Activity
What you return must be an exact copy of the lines in the listing below between the line holding "R12: 1.2k (N001, N016) -> 1.2k (GND, N016)" and the line holding "C1: 4700uF (plus", inclusive, and nothing more.

The data
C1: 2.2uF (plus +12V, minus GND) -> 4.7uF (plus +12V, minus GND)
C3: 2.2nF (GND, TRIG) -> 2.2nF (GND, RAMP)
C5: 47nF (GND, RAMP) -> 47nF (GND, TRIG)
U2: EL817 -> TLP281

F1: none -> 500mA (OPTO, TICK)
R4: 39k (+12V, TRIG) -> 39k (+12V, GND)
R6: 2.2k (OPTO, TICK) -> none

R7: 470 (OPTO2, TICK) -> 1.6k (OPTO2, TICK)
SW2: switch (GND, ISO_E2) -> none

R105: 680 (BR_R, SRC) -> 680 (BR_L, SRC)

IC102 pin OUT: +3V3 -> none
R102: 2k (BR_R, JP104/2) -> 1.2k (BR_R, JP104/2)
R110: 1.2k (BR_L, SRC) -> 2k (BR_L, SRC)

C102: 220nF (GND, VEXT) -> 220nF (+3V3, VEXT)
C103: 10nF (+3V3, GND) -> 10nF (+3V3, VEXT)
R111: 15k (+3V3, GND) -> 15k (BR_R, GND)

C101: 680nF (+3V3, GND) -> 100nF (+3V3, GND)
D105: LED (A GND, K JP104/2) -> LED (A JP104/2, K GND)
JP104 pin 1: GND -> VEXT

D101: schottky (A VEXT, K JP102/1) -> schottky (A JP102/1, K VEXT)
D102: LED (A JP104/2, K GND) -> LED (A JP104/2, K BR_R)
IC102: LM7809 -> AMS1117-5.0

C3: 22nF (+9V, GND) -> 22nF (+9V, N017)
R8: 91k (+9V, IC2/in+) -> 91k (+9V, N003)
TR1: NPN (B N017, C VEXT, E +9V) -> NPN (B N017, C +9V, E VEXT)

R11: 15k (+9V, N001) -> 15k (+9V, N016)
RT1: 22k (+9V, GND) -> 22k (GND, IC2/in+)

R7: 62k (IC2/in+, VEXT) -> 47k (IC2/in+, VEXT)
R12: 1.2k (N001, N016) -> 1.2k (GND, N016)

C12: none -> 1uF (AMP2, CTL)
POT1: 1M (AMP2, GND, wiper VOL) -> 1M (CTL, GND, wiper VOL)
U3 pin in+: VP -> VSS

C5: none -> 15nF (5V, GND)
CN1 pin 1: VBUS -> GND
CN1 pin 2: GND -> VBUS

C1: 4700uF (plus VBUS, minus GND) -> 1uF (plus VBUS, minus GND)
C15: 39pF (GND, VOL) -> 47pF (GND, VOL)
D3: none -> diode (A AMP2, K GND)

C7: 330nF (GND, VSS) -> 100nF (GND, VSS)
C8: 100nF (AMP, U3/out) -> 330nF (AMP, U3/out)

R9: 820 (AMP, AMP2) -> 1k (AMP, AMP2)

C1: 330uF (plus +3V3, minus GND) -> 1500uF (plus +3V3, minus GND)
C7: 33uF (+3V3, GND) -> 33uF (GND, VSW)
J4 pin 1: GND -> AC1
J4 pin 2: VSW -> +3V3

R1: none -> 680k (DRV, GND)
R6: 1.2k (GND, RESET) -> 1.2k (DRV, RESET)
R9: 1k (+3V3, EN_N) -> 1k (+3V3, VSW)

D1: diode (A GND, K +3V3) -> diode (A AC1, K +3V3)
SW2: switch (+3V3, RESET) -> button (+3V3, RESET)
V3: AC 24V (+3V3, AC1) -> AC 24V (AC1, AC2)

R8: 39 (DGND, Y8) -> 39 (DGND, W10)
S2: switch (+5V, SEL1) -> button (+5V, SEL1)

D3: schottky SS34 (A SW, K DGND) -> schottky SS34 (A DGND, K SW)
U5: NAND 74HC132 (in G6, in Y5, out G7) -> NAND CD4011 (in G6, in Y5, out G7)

Answer box
R12: 1.2k (N001, N016) -> 1.2k (GND, N016)

C12: none -> 1uF (AMP2, CTL)
POT1: 1M (AMP2, GND, wiper VOL) -> 1M (CTL, GND, wiper VOL)
U3 pin in+: VP -> VSS

C5: none -> 15nF (5V, GND)
CN1 pin 1: VBUS -> GND
CN1 pin 2: GND -> VBUS

C1: 4700uF (plus VBUS, minus GND) -> 1uF (plus VBUS, minus GND)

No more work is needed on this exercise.